>>>

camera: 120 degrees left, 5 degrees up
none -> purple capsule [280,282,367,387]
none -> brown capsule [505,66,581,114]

<<<
>>>

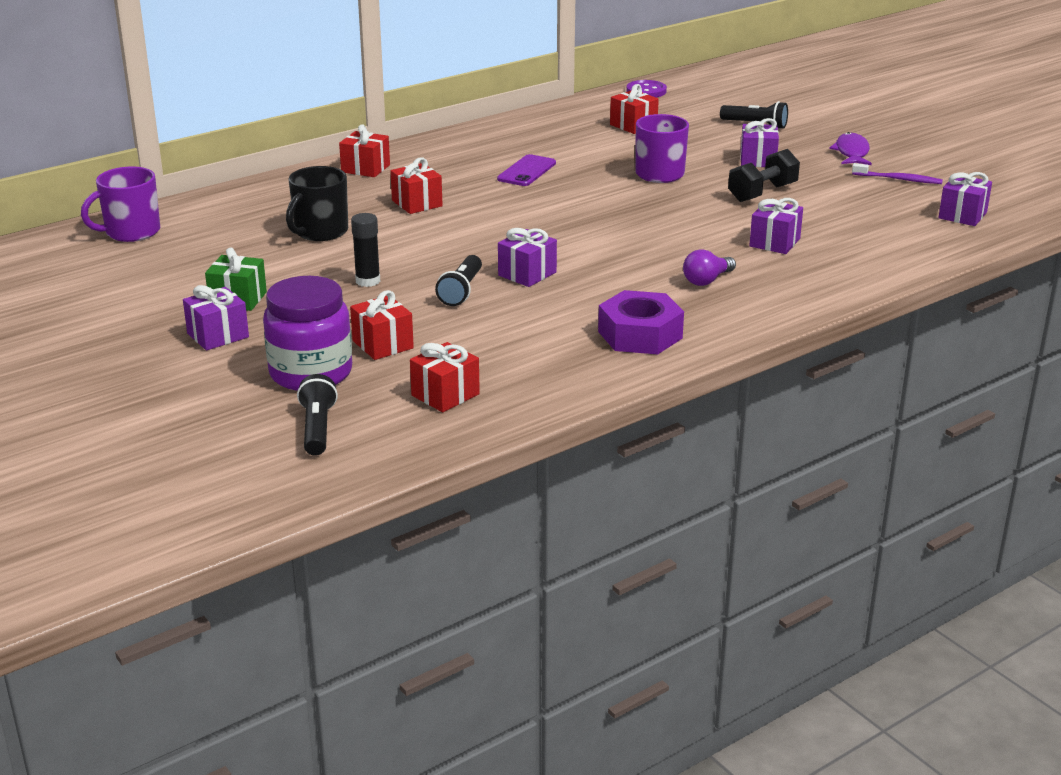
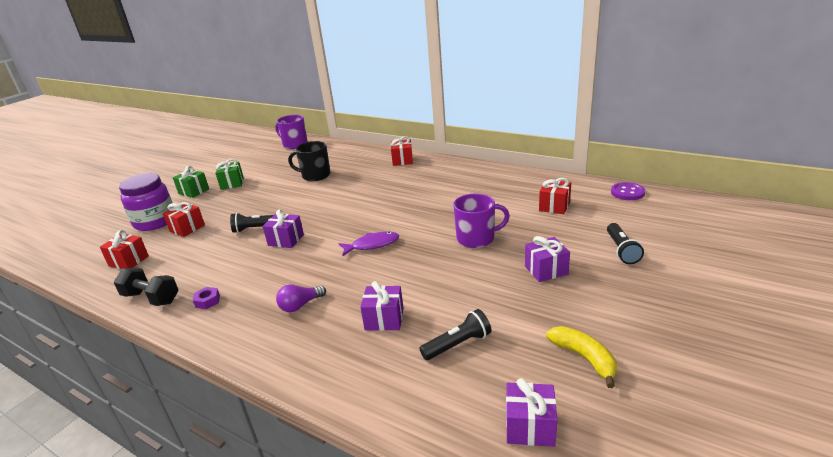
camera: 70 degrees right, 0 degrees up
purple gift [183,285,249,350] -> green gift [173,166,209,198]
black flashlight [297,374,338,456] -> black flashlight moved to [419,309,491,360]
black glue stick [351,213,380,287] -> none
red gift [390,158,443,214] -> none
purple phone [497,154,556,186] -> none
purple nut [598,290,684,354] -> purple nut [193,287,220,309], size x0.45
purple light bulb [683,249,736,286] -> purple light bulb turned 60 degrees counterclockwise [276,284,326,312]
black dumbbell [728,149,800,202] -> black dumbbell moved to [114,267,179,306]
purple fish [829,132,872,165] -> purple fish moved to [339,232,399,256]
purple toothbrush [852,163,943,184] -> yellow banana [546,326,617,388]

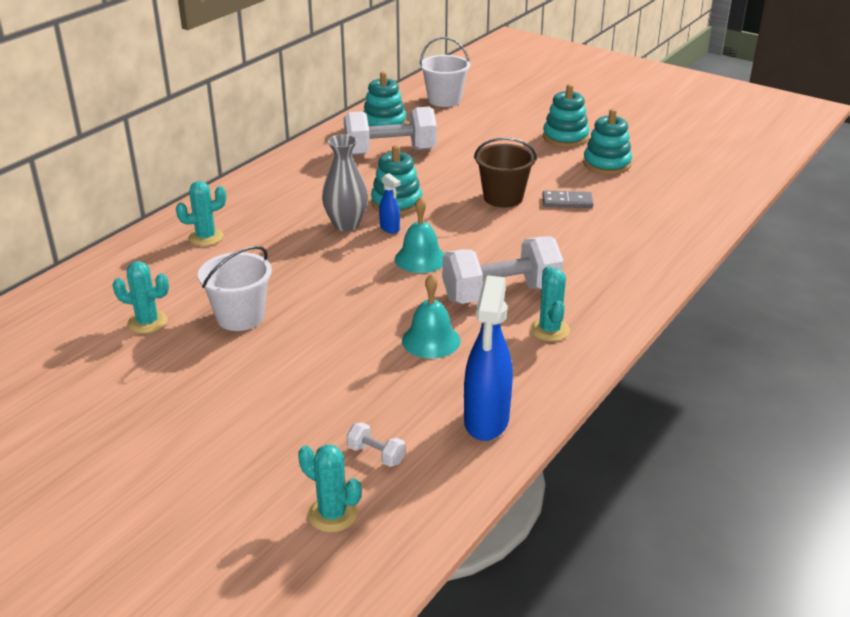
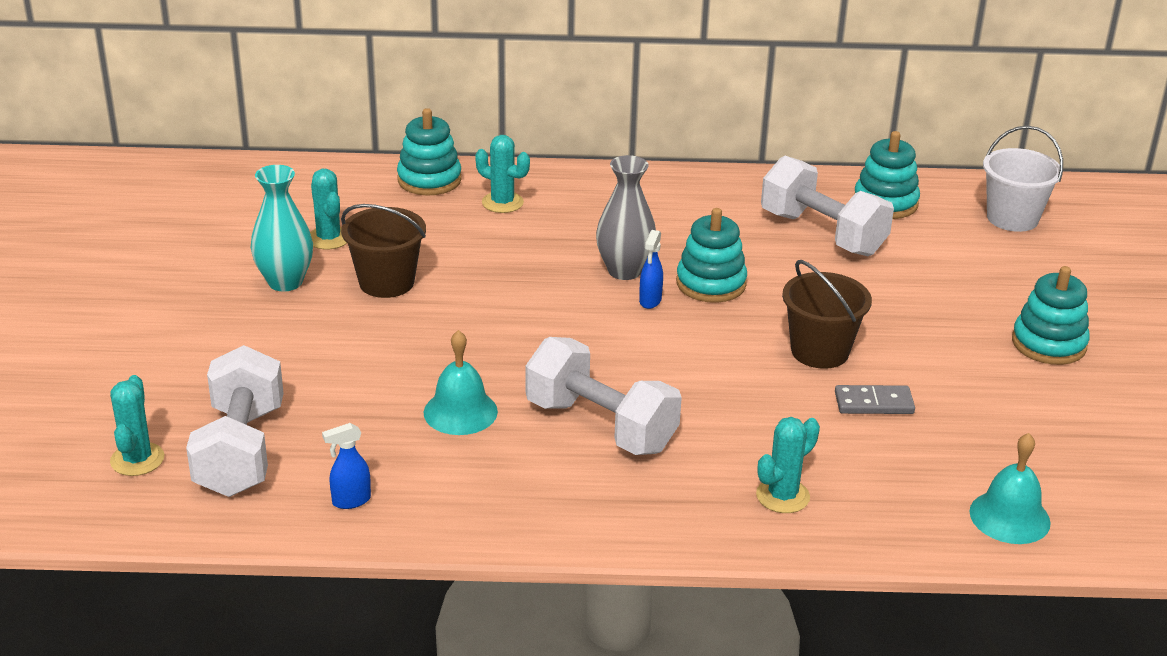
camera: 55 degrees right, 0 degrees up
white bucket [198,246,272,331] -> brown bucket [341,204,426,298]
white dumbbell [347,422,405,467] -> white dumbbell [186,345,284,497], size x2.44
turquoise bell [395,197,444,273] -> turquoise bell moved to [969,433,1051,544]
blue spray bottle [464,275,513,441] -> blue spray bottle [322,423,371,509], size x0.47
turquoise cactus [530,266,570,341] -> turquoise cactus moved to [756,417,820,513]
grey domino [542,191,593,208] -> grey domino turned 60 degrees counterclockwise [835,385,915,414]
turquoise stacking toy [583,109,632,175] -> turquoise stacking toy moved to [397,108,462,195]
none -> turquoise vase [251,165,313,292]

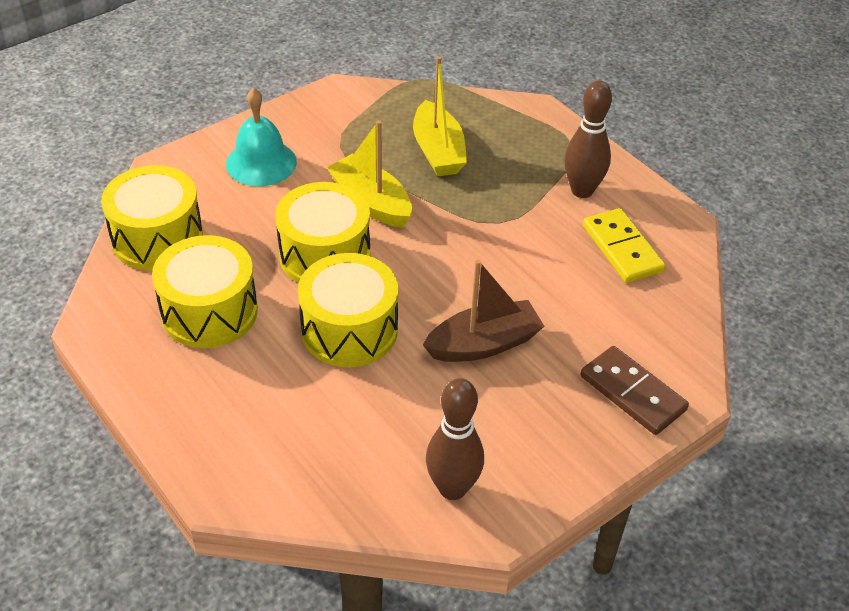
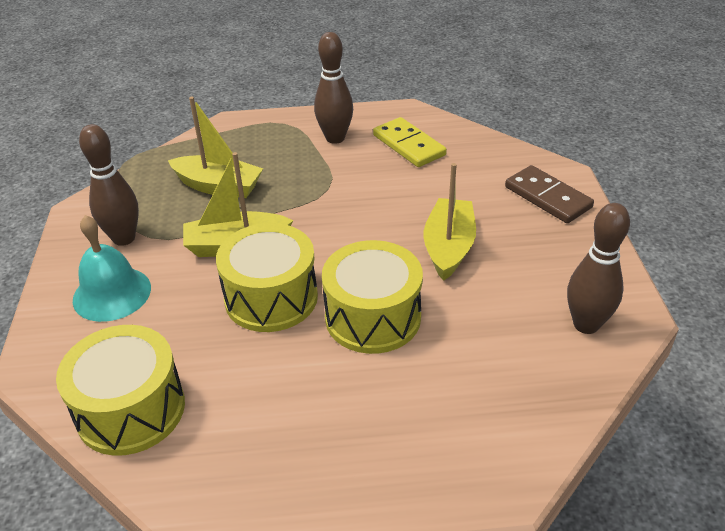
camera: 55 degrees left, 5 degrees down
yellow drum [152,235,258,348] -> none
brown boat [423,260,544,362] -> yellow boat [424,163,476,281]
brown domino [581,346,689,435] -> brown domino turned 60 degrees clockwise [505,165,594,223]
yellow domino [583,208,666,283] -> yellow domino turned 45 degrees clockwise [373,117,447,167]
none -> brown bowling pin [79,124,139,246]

<<<

▶ Work to be completed
Copy out each line of the data that includes the string "left".

▶ Answer to this task
camera: 120 degrees left, 5 degrees up
camera: 55 degrees left, 5 degrees down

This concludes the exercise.